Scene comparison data

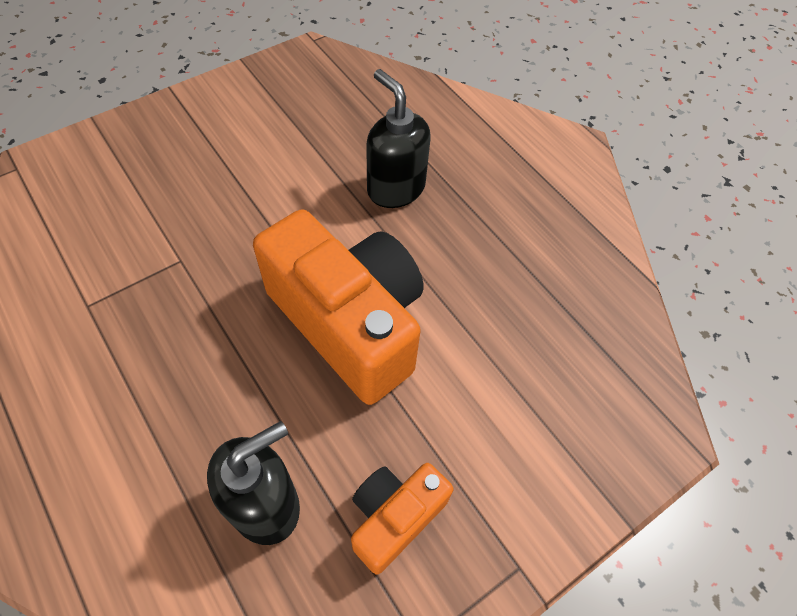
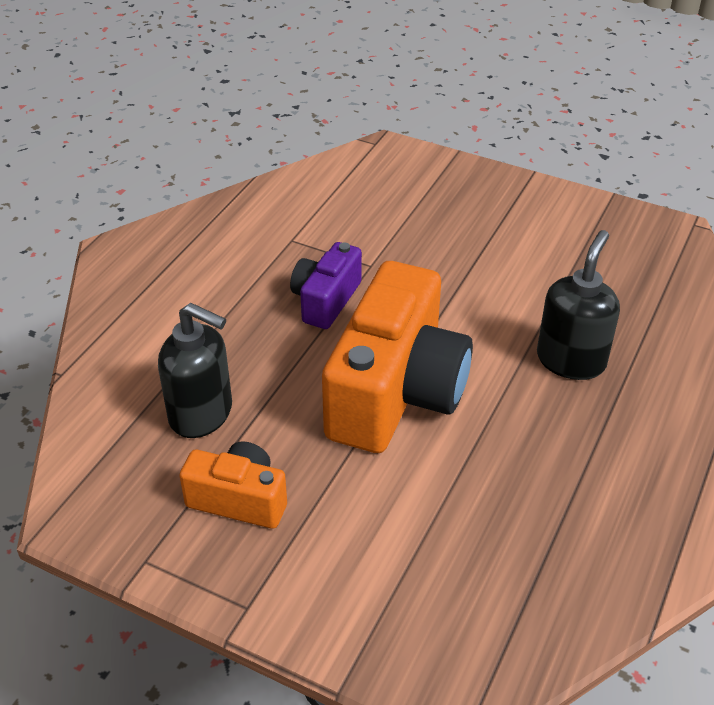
camera: 65 degrees right, 15 degrees down
none -> purple camera [290,242,362,329]

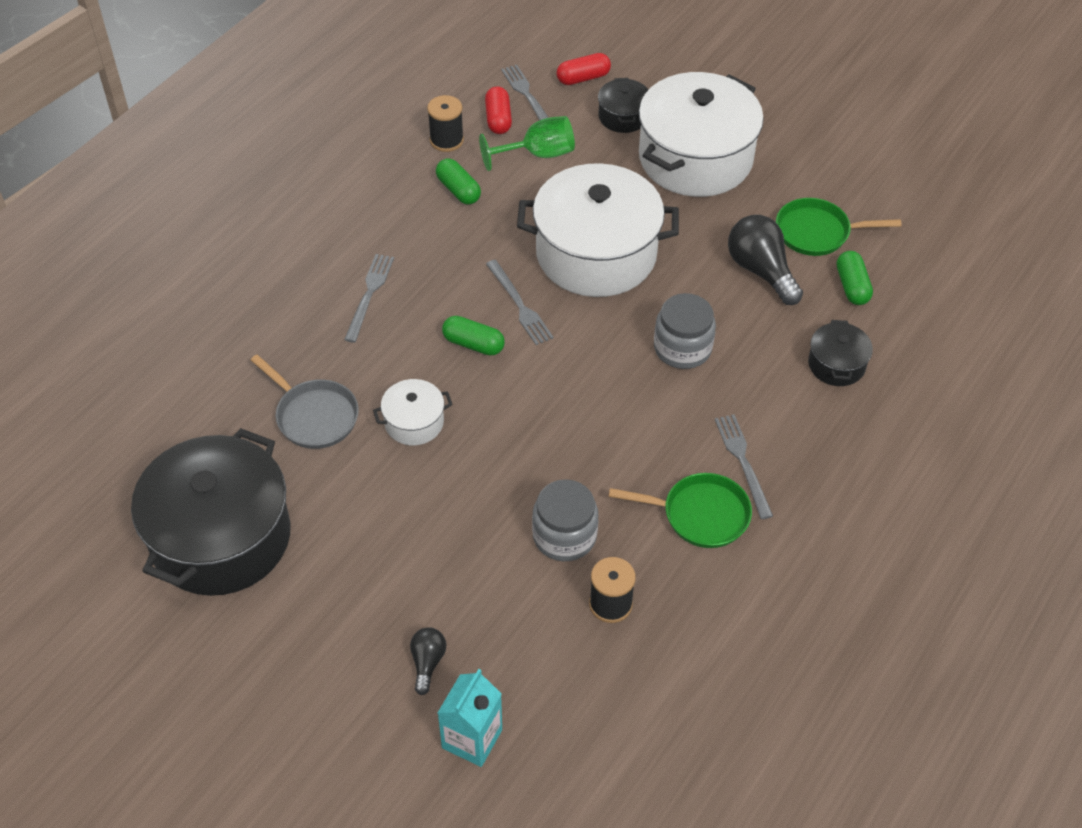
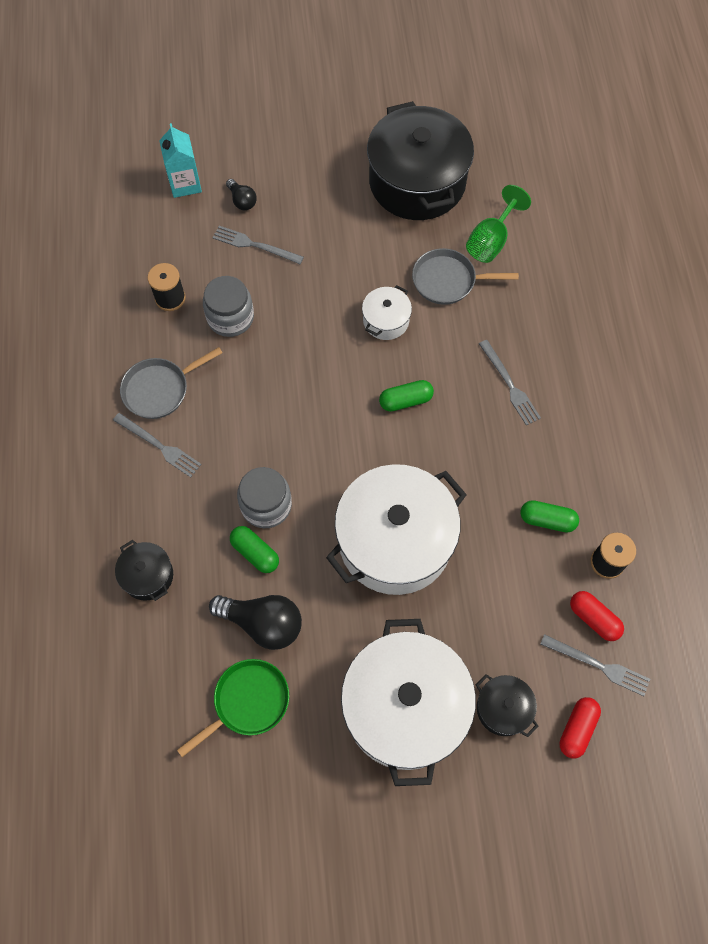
camera: 140 degrees right, 15 degrees up
green goblet [479,116,575,171] -> green goblet moved to [466,185,531,263]
grey fork [486,260,554,345] -> grey fork moved to [213,226,304,264]
green pan [609,473,752,548] -> grey pan [120,347,223,419]
green capsule [837,251,873,305] -> green capsule moved to [230,526,279,573]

* **Work request**: Your task is to return the entries above exactly, with no pictures.

* **Expected output**:
camera: 65 degrees right, 15 degrees down
none -> purple camera [290,242,362,329]

camera: 140 degrees right, 15 degrees up
green goblet [479,116,575,171] -> green goblet moved to [466,185,531,263]
grey fork [486,260,554,345] -> grey fork moved to [213,226,304,264]
green pan [609,473,752,548] -> grey pan [120,347,223,419]
green capsule [837,251,873,305] -> green capsule moved to [230,526,279,573]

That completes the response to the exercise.